## [Aim of the exercise]
From the first line of the records below, transcribe each line exactly up to and including the one with "camera: 15 degrees left, 5 degrees down"; pictures stay out.

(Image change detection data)
▬▬▬

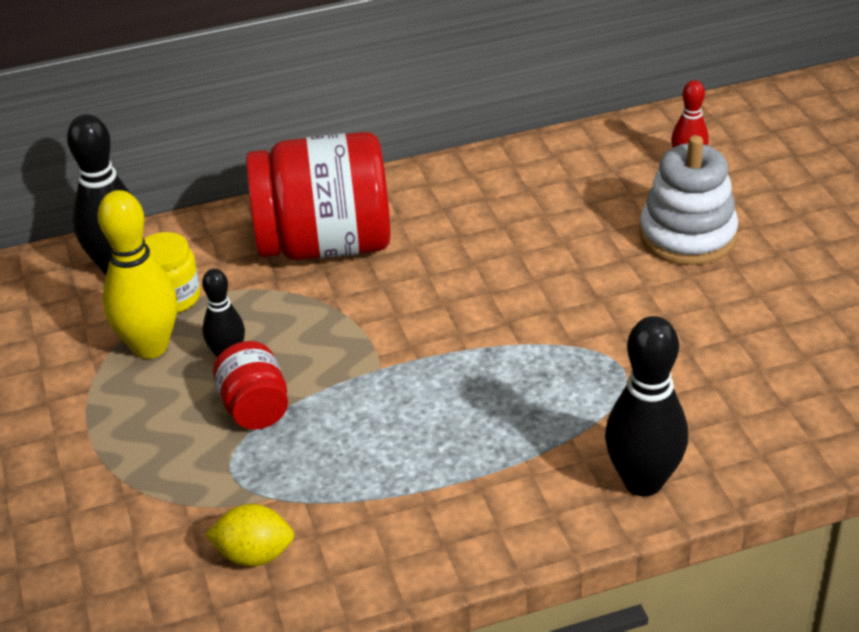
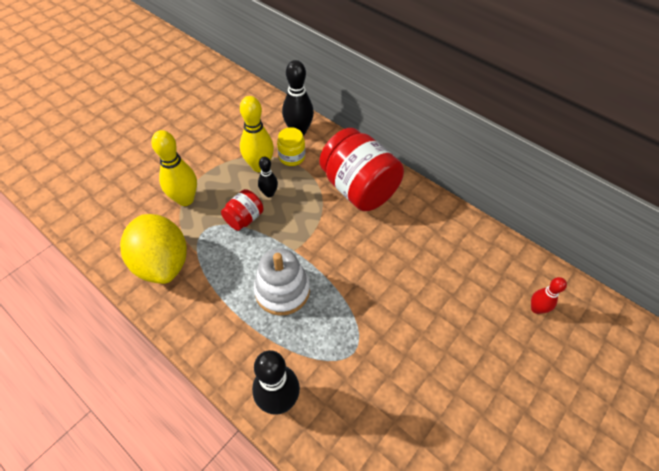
camera: 55 degrees right, 15 degrees up
(128, 477) = (185, 199): none -> yellow bowling pin
(254, 555) = (162, 263): yellow lemon -> yellow lemon, size x2.13
(687, 236) = (476, 336): white stacking toy -> white stacking toy (282, 290)

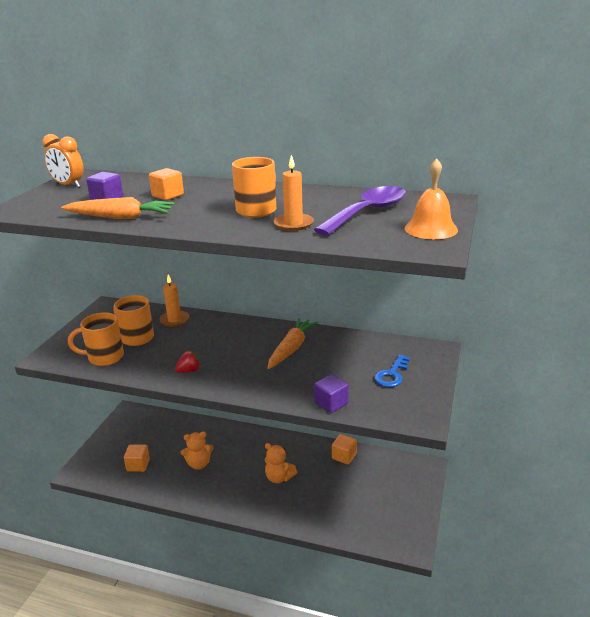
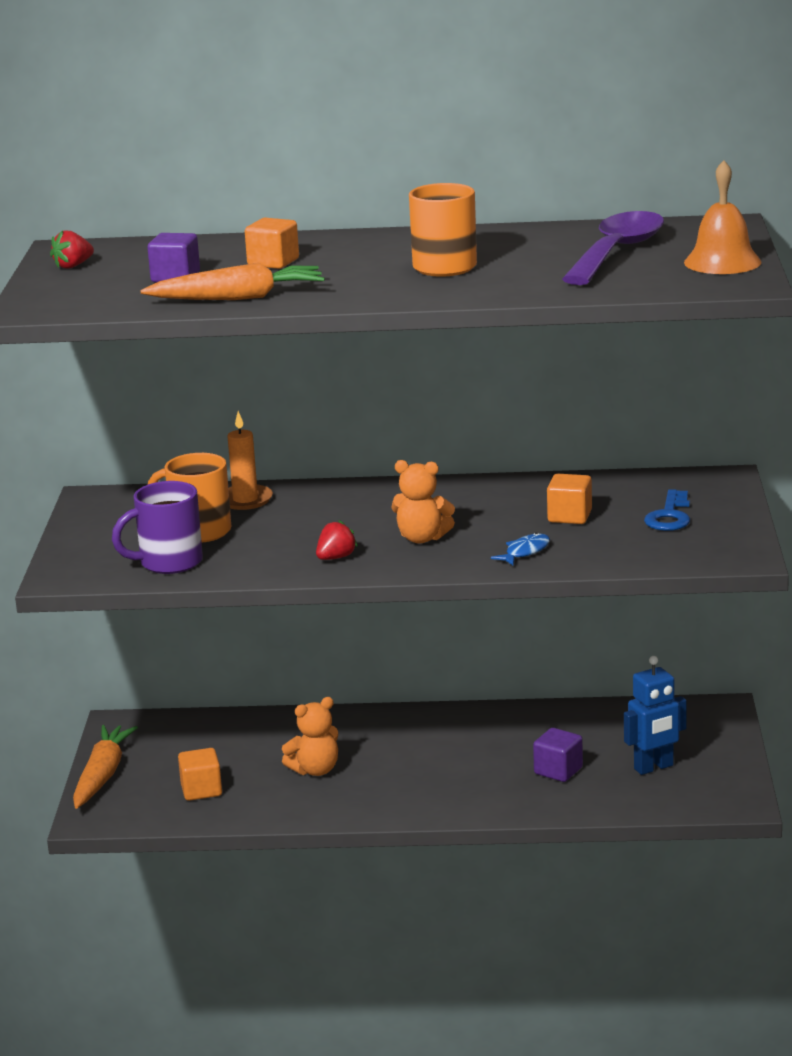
camera: 15 degrees left, 5 degrees down
(68, 185) = (73, 266): orange clock -> red strawberry
(104, 357) = (168, 563): orange mug -> purple mug
(279, 477) = (474, 763): orange teddy bear -> orange teddy bear (422, 538)
(291, 348) = (485, 508): orange carrot -> orange carrot (102, 776)
(293, 224) = (520, 277): orange candle -> none
(293, 387) = (525, 552): none -> blue fish
(331, 403) = (597, 560): purple cube -> purple cube (558, 771)
(344, 456) = (573, 718): orange cube -> orange cube (569, 516)
(373, 504) = (654, 767): none -> blue robot

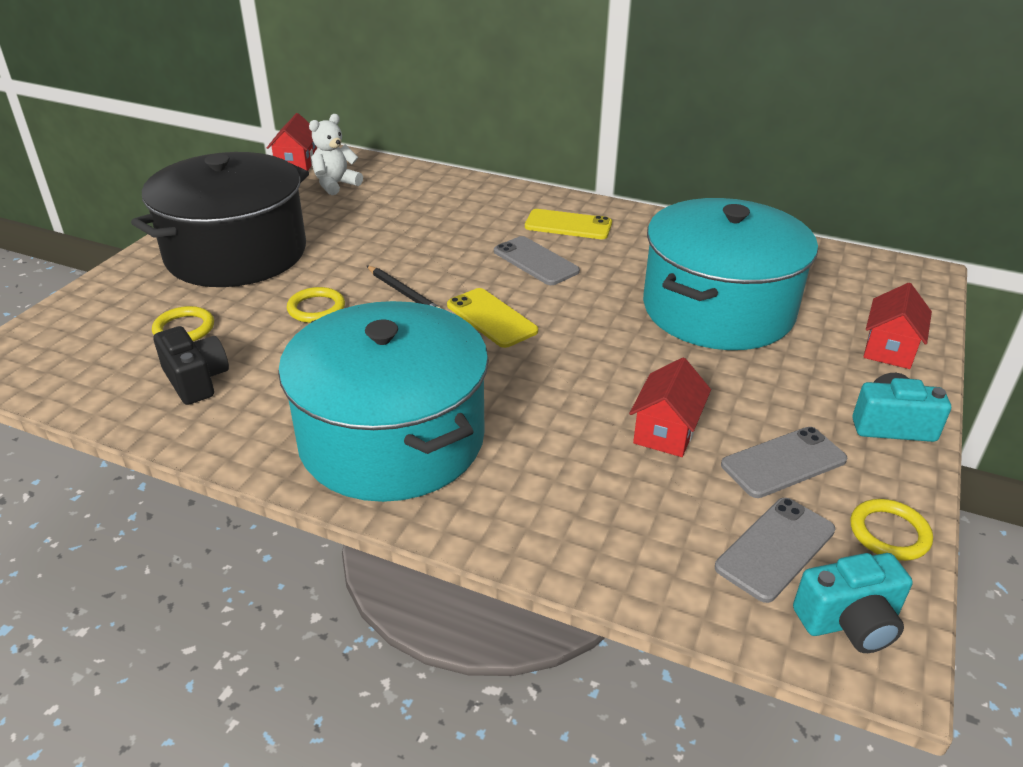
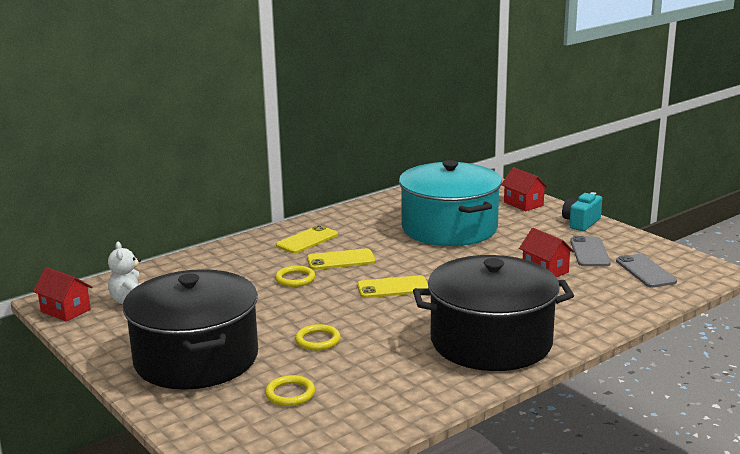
camera: 60 degrees left, 15 degrees down
(196, 380) = (366, 397): black camera -> none
(392, 439) = (491, 342): turquoise pot -> black pot
(404, 293) = (332, 307): black pencil -> none
(535, 261) = (341, 260): grey phone -> yellow phone
(849, 622) = (696, 271): turquoise camera -> none
(889, 533) = (650, 247): yellow ring -> yellow ring (295, 279)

▬▬▬

## [Task response]
camera: 55 degrees right, 15 degrees up
(128, 477) = (185, 199): none -> yellow bowling pin
(254, 555) = (162, 263): yellow lemon -> yellow lemon, size x2.13
(687, 236) = (476, 336): white stacking toy -> white stacking toy (282, 290)

camera: 15 degrees left, 5 degrees down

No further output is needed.